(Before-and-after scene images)
━━━━
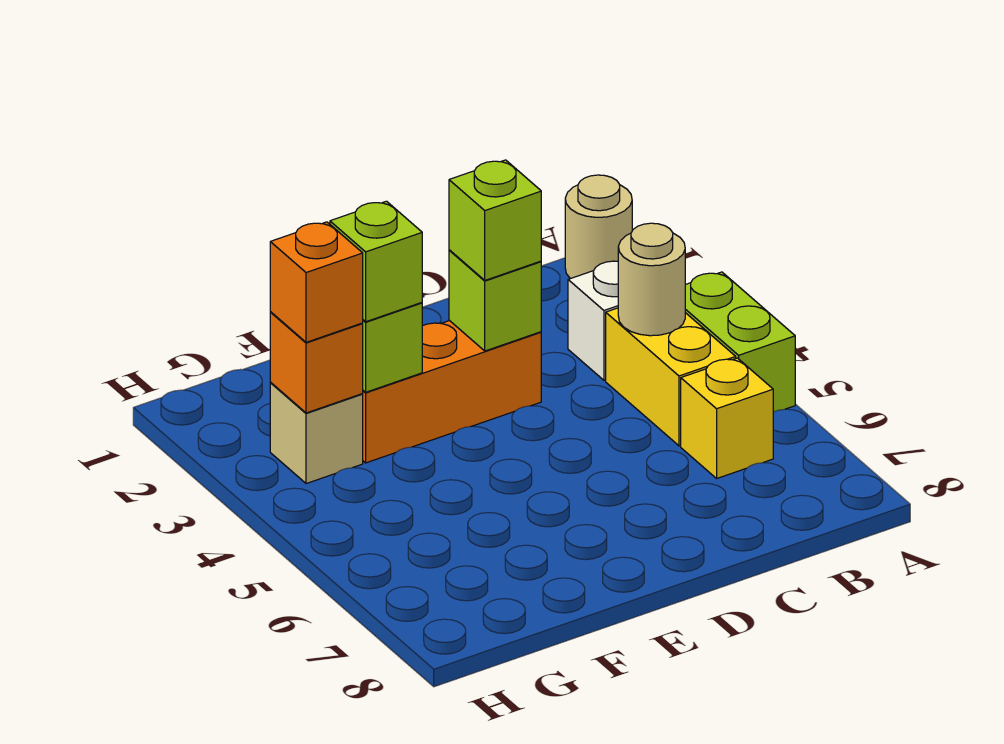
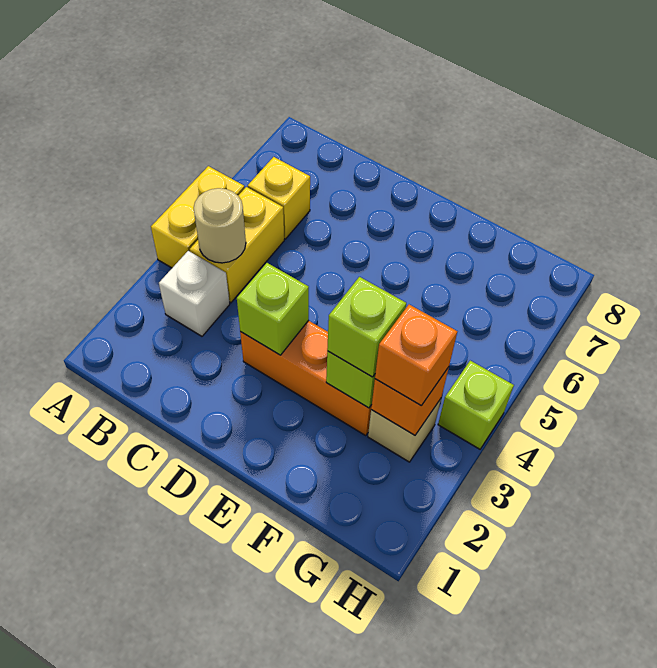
tan 1x1 round brick [565,175,632,279] -> none
lime 1x2 brick [685,272,795,412] -> yellow 1x2 brick [151,166,245,268]
lime 1x1 brick [449,160,541,280] -> lime 1x1 brick moved to [438,361,514,449]

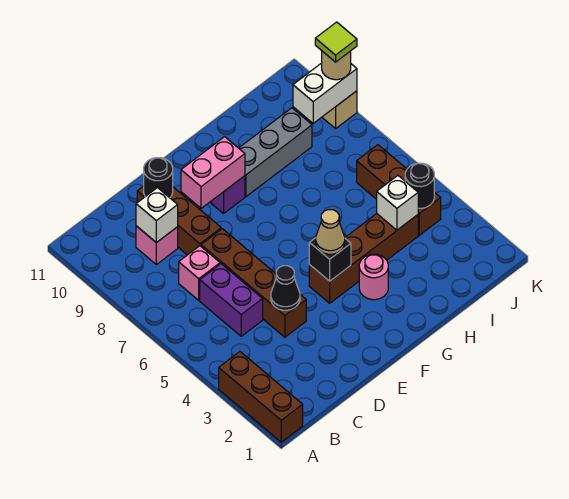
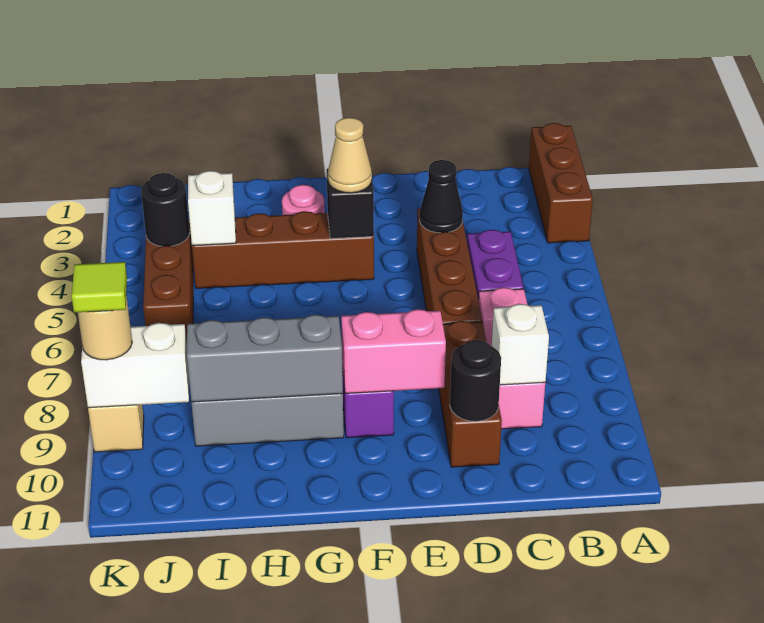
none -> grey 1x3 brick [187,315,343,402]

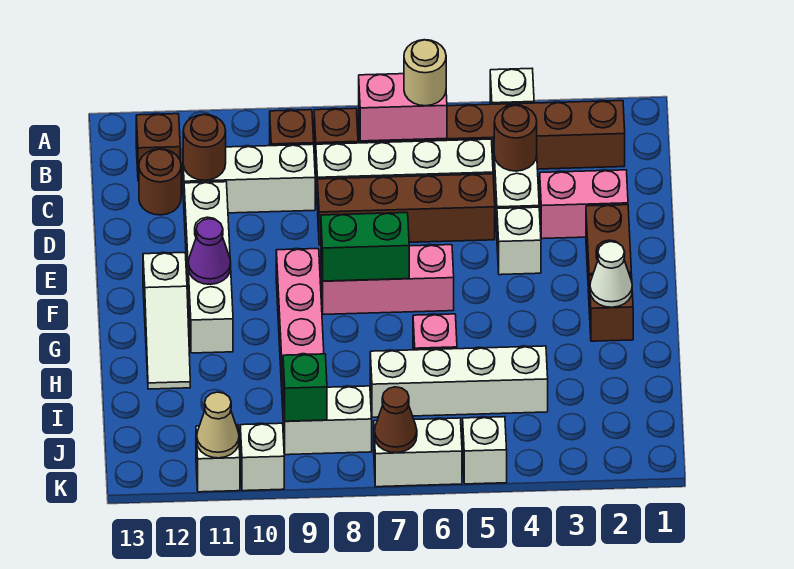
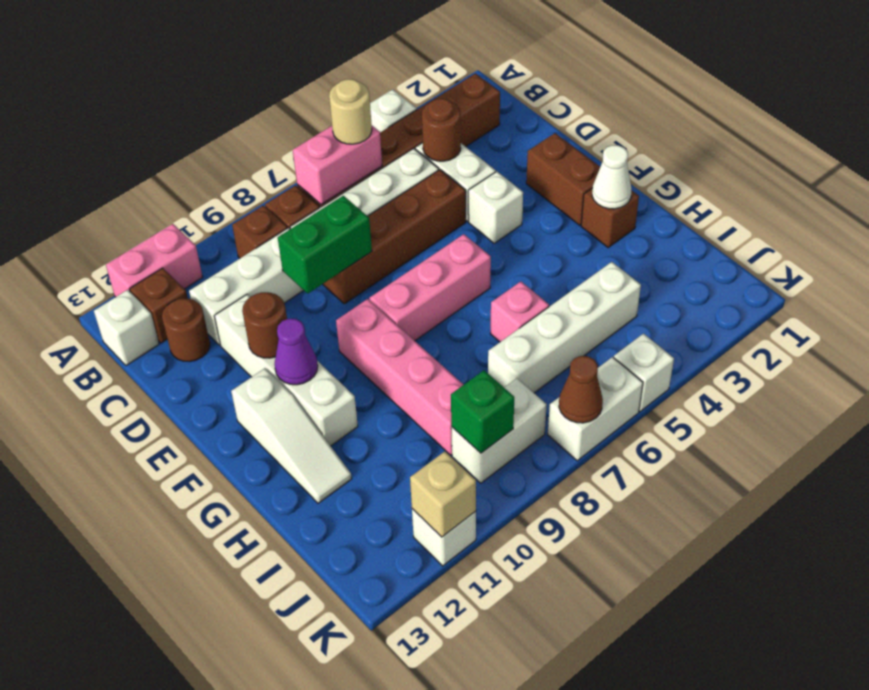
brown 1x1 round brick [183,114,226,180] -> brown 1x1 round brick moved to [242,292,287,358]
pink 1x2 brick [540,170,628,239] -> pink 1x2 brick moved to [106,224,203,297]
green 1x2 brick [321,213,409,281] -> green 1x2 brick moved to [278,196,372,293]
white 1x1 brick [240,423,284,491] -> white 1x1 brick moved to [94,290,159,366]
tan 1x1 cone [197,392,239,458] -> tan 1x1 brick [410,451,476,537]

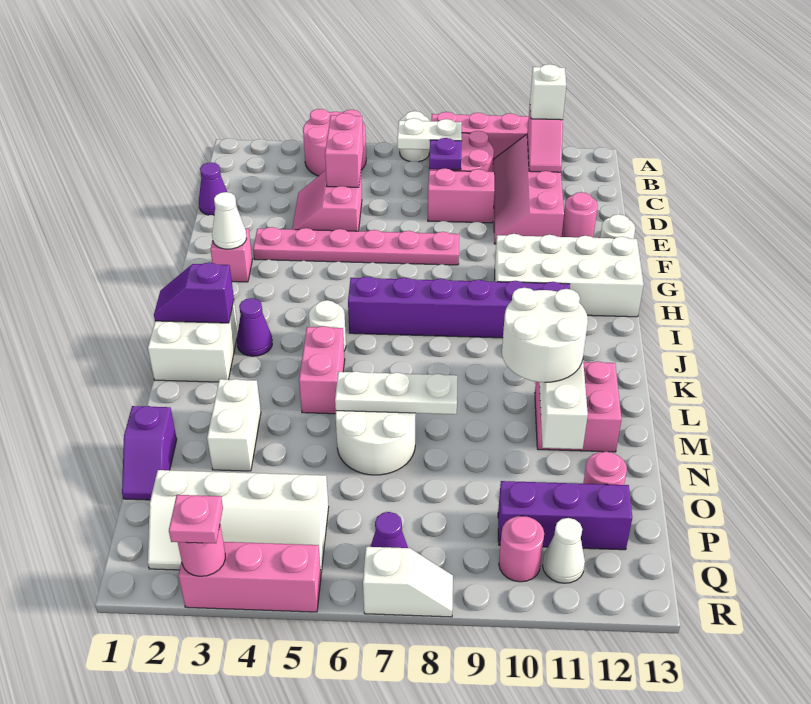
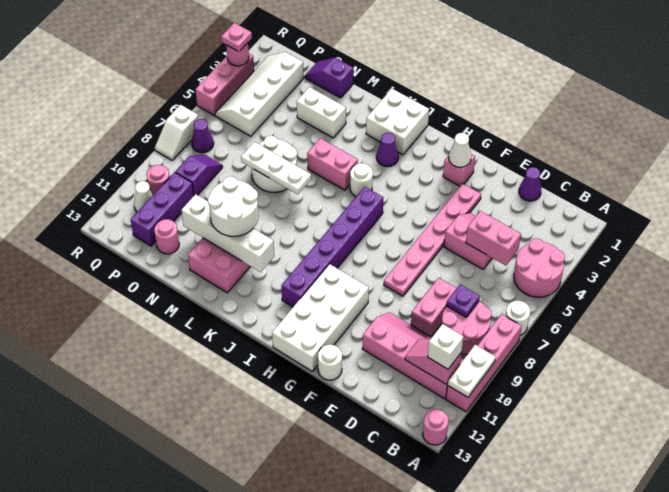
white 1x2 plate [397,118,462,150] -> white 1x2 plate moved to [448,345,496,397]
pink 1x1 round brick [562,192,598,237] -> pink 1x1 round brick moved to [423,409,449,445]
purple 1x2 slope [154,263,234,323] -> purple 1x2 slope moved to [175,155,223,195]
white 1x3 plate [335,371,458,414] -> white 1x3 plate turned to [241,142,311,194]

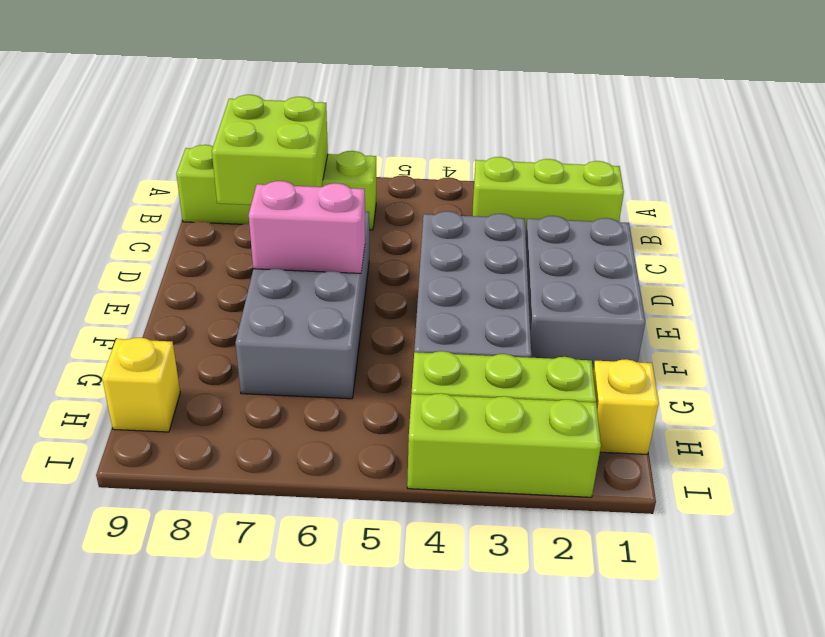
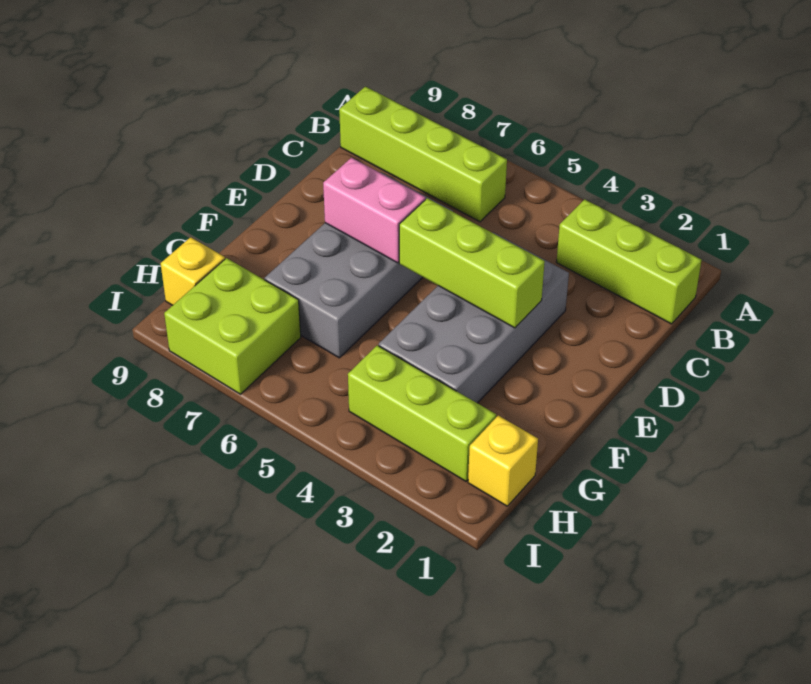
lime 2x2 brick [212,95,328,205] -> lime 2x2 brick moved to [164,258,301,394]
grey 2x3 brick [526,216,645,368] -> none
lime 1x3 brick [407,393,601,497] -> lime 1x3 brick moved to [399,198,545,328]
━━━━
Every line from the one containing "white 1x1 brick [240,423,284,491]" through the end of the records is to be returned exactly, and those lines alone; pictures are dropped.

white 1x1 brick [240,423,284,491] -> white 1x1 brick moved to [94,290,159,366]
tan 1x1 cone [197,392,239,458] -> tan 1x1 brick [410,451,476,537]

white 1x2 plate [397,118,462,150] -> white 1x2 plate moved to [448,345,496,397]
pink 1x1 round brick [562,192,598,237] -> pink 1x1 round brick moved to [423,409,449,445]
purple 1x2 slope [154,263,234,323] -> purple 1x2 slope moved to [175,155,223,195]
white 1x3 plate [335,371,458,414] -> white 1x3 plate turned to [241,142,311,194]

lime 2x2 brick [212,95,328,205] -> lime 2x2 brick moved to [164,258,301,394]
grey 2x3 brick [526,216,645,368] -> none
lime 1x3 brick [407,393,601,497] -> lime 1x3 brick moved to [399,198,545,328]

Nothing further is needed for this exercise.